§ **Task goal**
Leave out the pictures and transcribe the rest of the records exactly.

....................

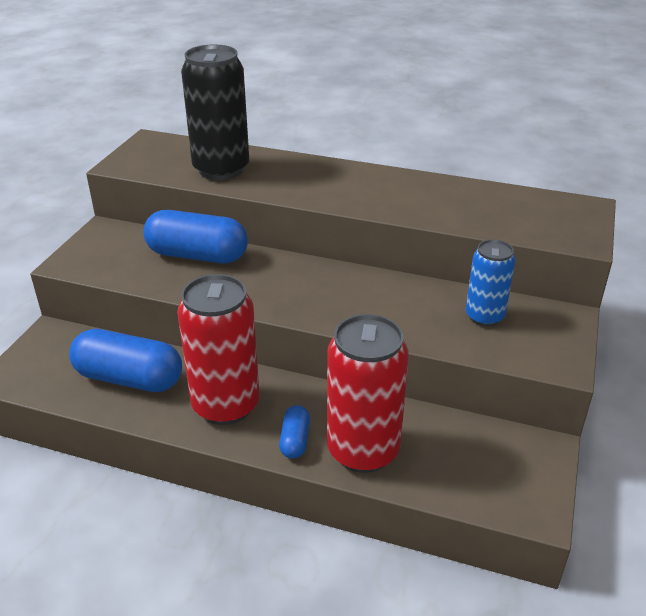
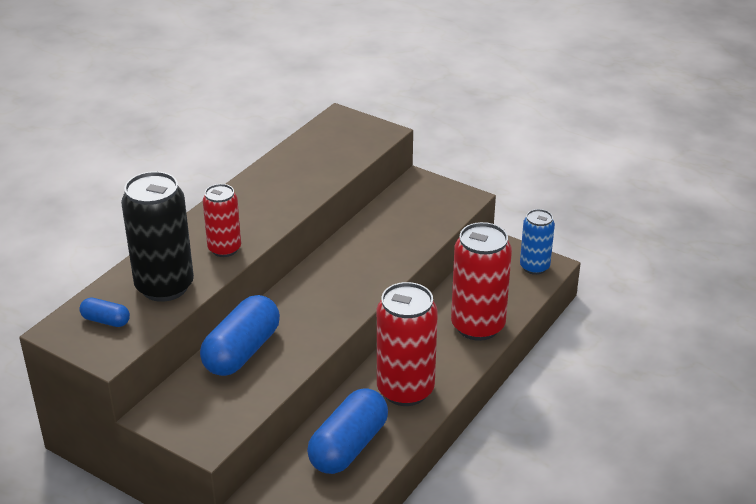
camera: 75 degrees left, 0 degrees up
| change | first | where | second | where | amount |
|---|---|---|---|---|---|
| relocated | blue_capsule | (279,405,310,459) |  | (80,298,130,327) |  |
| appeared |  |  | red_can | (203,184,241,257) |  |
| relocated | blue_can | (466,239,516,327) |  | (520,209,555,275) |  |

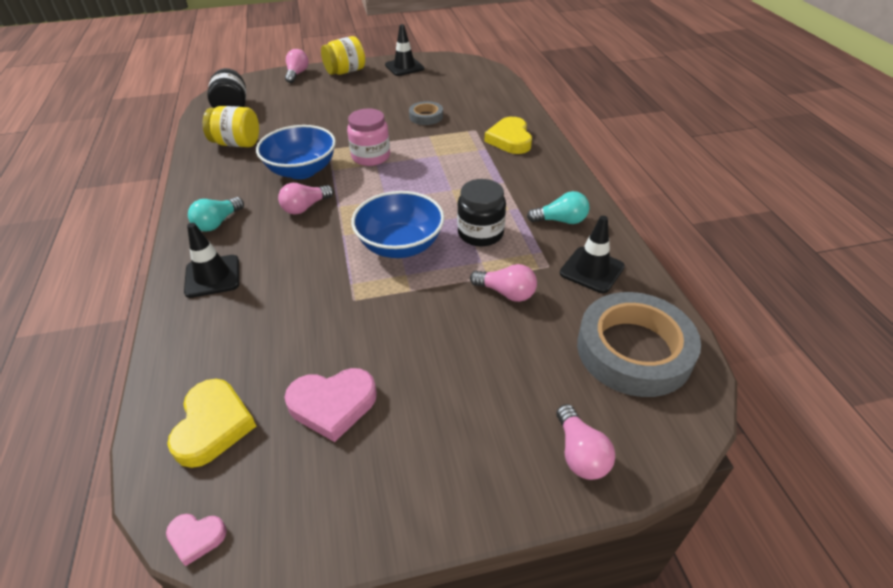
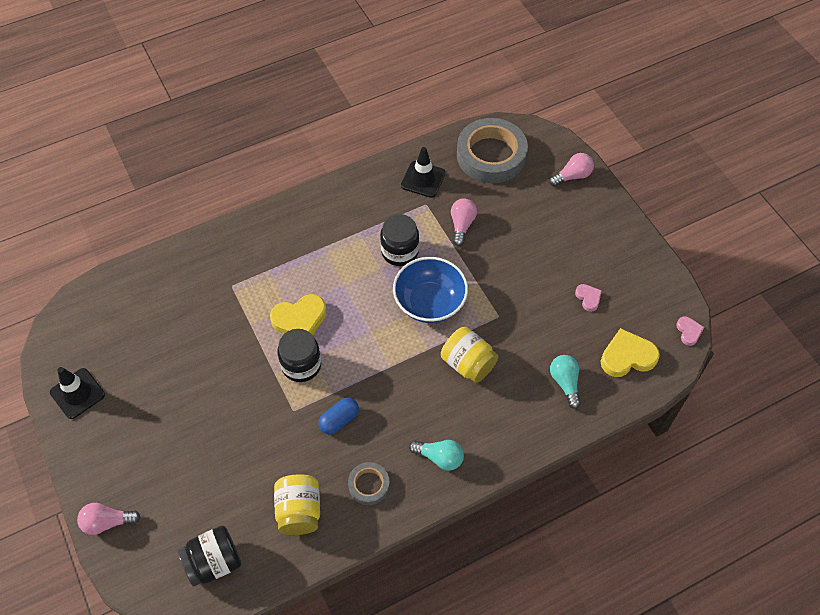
camera: 105 degrees left, 15 degrees up
| change | first | where | second | where | amount |
|---|---|---|---|---|---|
| relocated | yellow_heart | (484,117,532,154) |  | (270,294,327,336) |  |
| colour | pink_jar | (347,108,390,166) | black_jar | (277,329,321,382) |  |
| exchanged | blue_bowl | (256,125,336,179) | blue_capsule | (318,398,359,434) |  |
| relocated | grey_tape | (409,101,443,125) |  | (348,462,390,505) |  |
| relocated | yellow_jar | (321,36,365,75) |  | (441,327,499,383) |  |
| relocated | turquoise_light_bulb | (527,191,589,224) |  | (550,355,581,409) |  |
| size | pink_heart | (284,368,377,442) |  | (575,284,602,312) | x0.54 |
| missing | black_traffic_cone | (184,223,239,298) |  |  |  |
| missing | pink_light_bulb | (278,183,334,215) |  |  |  |

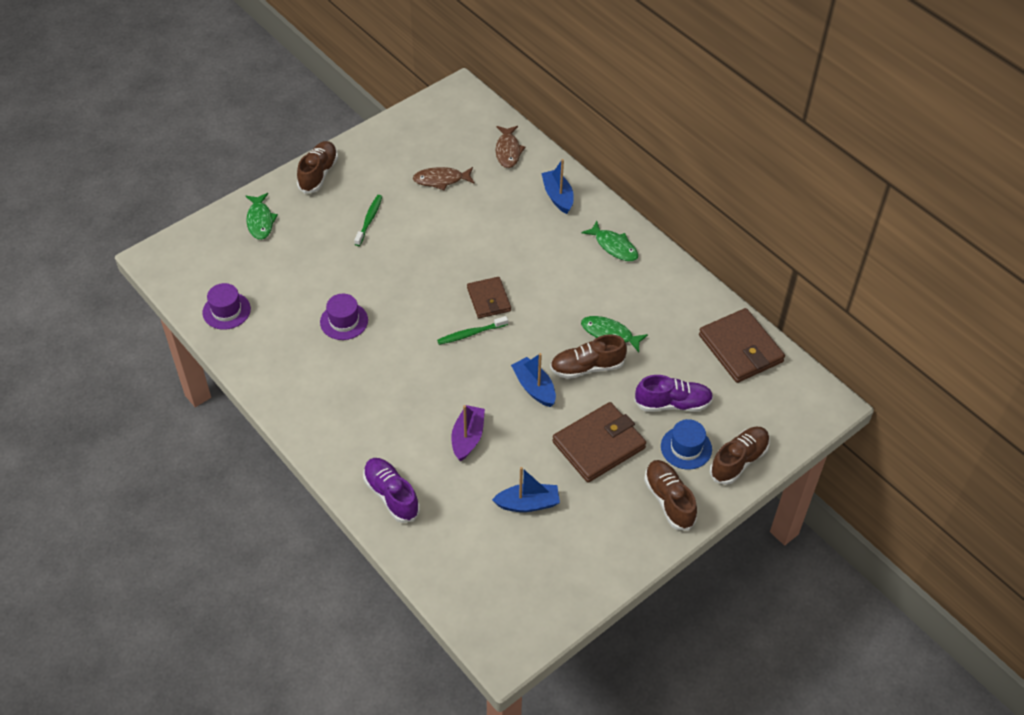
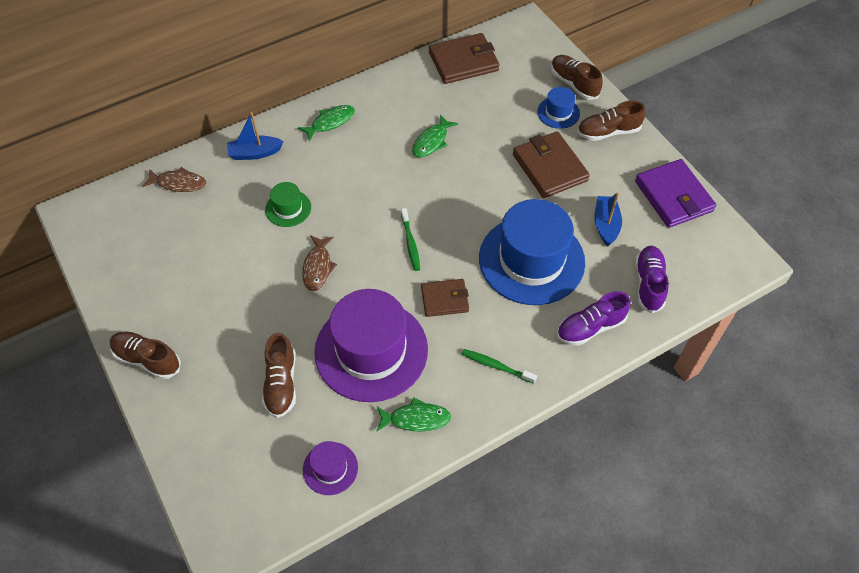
camera: 80 degrees left, 5 degrees up
| change | first | where | second | where | amount |
|---|---|---|---|---|---|
| relocated | brown_shoe | (550,334,627,379) |  | (262,333,296,418) |  |
| appeared |  |  | green_hat | (265,182,311,227) |  |
| relocated | brown_fish | (413,167,475,191) |  | (302,235,337,291) |  |
| size | purple_hat | (320,294,368,340) |  | (314,289,428,402) | x2.22 |
| relocated | green_fish | (246,193,278,240) |  | (377,397,451,432) |  |
| relocated | brown_wallet | (467,277,511,318) |  | (421,279,469,317) |  |
| relocated | green_toothbrush | (354,195,382,246) |  | (462,349,537,384) |  |
| exchanged | purple_boat | (451,405,485,462) | blue_hat | (479,199,585,305) |  |
| appeared |  |  | purple_wallet | (635,159,716,228) |  |
| relocated | purple_shoe | (634,375,713,412) |  | (635,246,669,313) |  |
| missing | blue_boat | (511,353,556,407) |  |  |  |

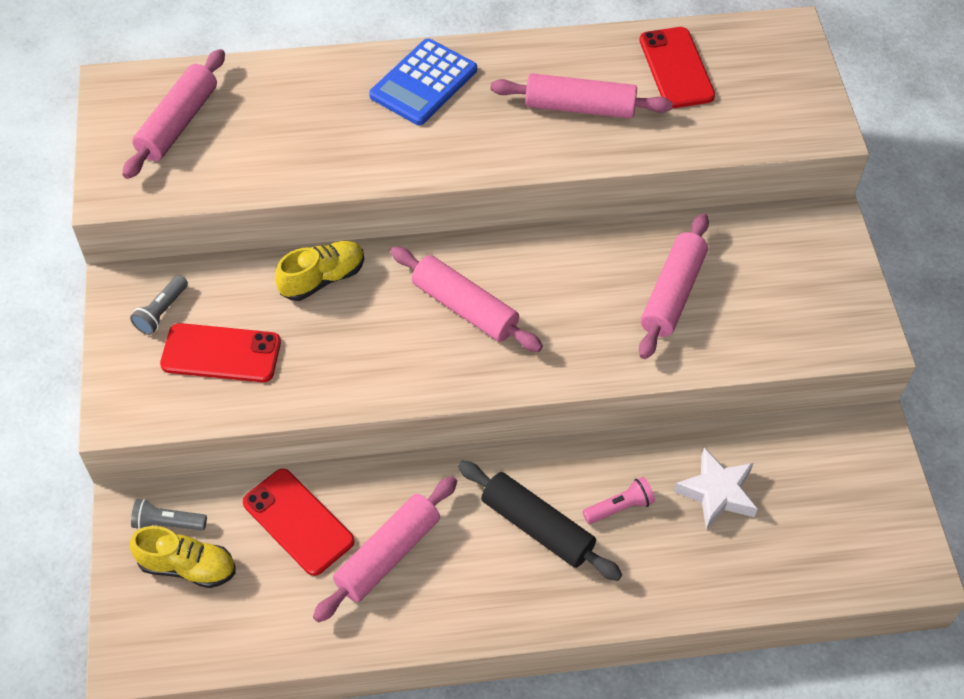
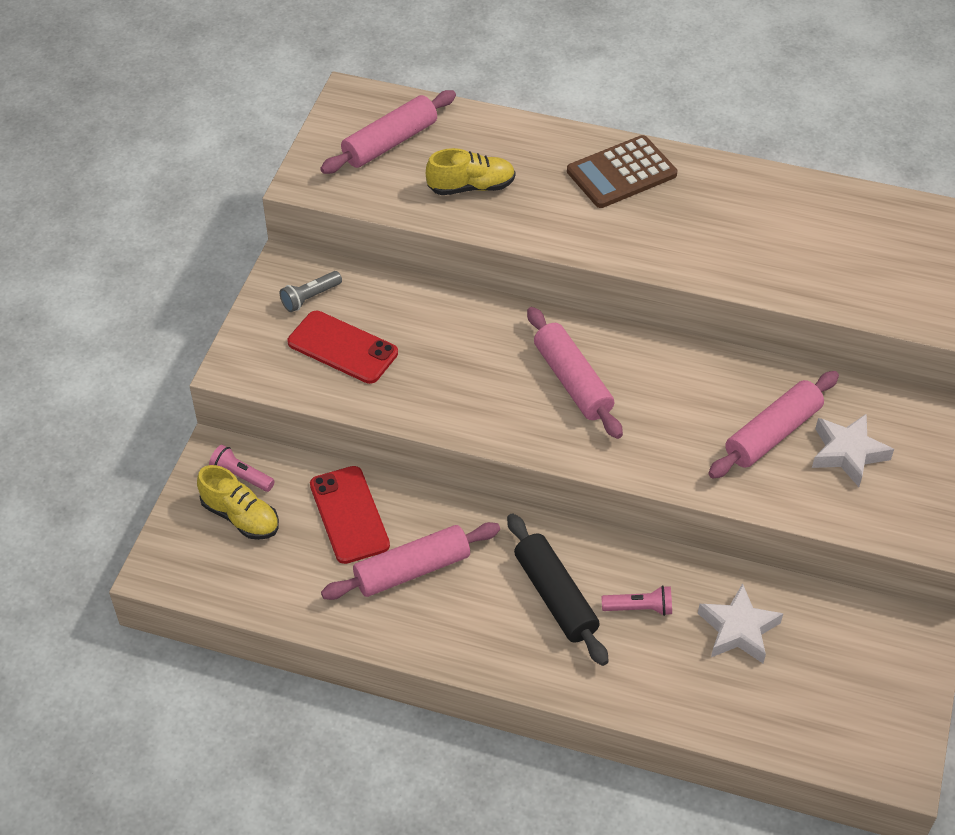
camera: 25 degrees right, 5 degrees down
| change | first | where | second | where | amount |
|---|---|---|---|---|---|
| colour | grey_flashlight | (131,499,207,531) | pink_flashlight | (209,445,275,492) |  |
| relocated | yellow_shoe | (275,241,364,301) |  | (426,148,515,195) |  |
| colour | blue_calculator | (369,38,477,125) | brown_calculator | (567,135,677,208) |  |
| appeared |  |  | white_star | (812,413,894,487) |  |
| missing | pink_rolling_pin | (490,73,673,119) |  |  |  |
| missing | red_phone | (640,27,715,108) |  |  |  |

....................

§ **Response to the task**
camera: 75 degrees left, 0 degrees up
| change | first | where | second | where | amount |
|---|---|---|---|---|---|
| relocated | blue_capsule | (279,405,310,459) |  | (80,298,130,327) |  |
| appeared |  |  | red_can | (203,184,241,257) |  |
| relocated | blue_can | (466,239,516,327) |  | (520,209,555,275) |  |

camera: 105 degrees left, 15 degrees up
| change | first | where | second | where | amount |
|---|---|---|---|---|---|
| relocated | yellow_heart | (484,117,532,154) |  | (270,294,327,336) |  |
| colour | pink_jar | (347,108,390,166) | black_jar | (277,329,321,382) |  |
| exchanged | blue_bowl | (256,125,336,179) | blue_capsule | (318,398,359,434) |  |
| relocated | grey_tape | (409,101,443,125) |  | (348,462,390,505) |  |
| relocated | yellow_jar | (321,36,365,75) |  | (441,327,499,383) |  |
| relocated | turquoise_light_bulb | (527,191,589,224) |  | (550,355,581,409) |  |
| size | pink_heart | (284,368,377,442) |  | (575,284,602,312) | x0.54 |
| missing | black_traffic_cone | (184,223,239,298) |  |  |  |
| missing | pink_light_bulb | (278,183,334,215) |  |  |  |

camera: 80 degrees left, 5 degrees up
| change | first | where | second | where | amount |
|---|---|---|---|---|---|
| relocated | brown_shoe | (550,334,627,379) |  | (262,333,296,418) |  |
| appeared |  |  | green_hat | (265,182,311,227) |  |
| relocated | brown_fish | (413,167,475,191) |  | (302,235,337,291) |  |
| size | purple_hat | (320,294,368,340) |  | (314,289,428,402) | x2.22 |
| relocated | green_fish | (246,193,278,240) |  | (377,397,451,432) |  |
| relocated | brown_wallet | (467,277,511,318) |  | (421,279,469,317) |  |
| relocated | green_toothbrush | (354,195,382,246) |  | (462,349,537,384) |  |
| exchanged | purple_boat | (451,405,485,462) | blue_hat | (479,199,585,305) |  |
| appeared |  |  | purple_wallet | (635,159,716,228) |  |
| relocated | purple_shoe | (634,375,713,412) |  | (635,246,669,313) |  |
| missing | blue_boat | (511,353,556,407) |  |  |  |

camera: 25 degrees right, 5 degrees down
| change | first | where | second | where | amount |
|---|---|---|---|---|---|
| colour | grey_flashlight | (131,499,207,531) | pink_flashlight | (209,445,275,492) |  |
| relocated | yellow_shoe | (275,241,364,301) |  | (426,148,515,195) |  |
| colour | blue_calculator | (369,38,477,125) | brown_calculator | (567,135,677,208) |  |
| appeared |  |  | white_star | (812,413,894,487) |  |
| missing | pink_rolling_pin | (490,73,673,119) |  |  |  |
| missing | red_phone | (640,27,715,108) |  |  |  |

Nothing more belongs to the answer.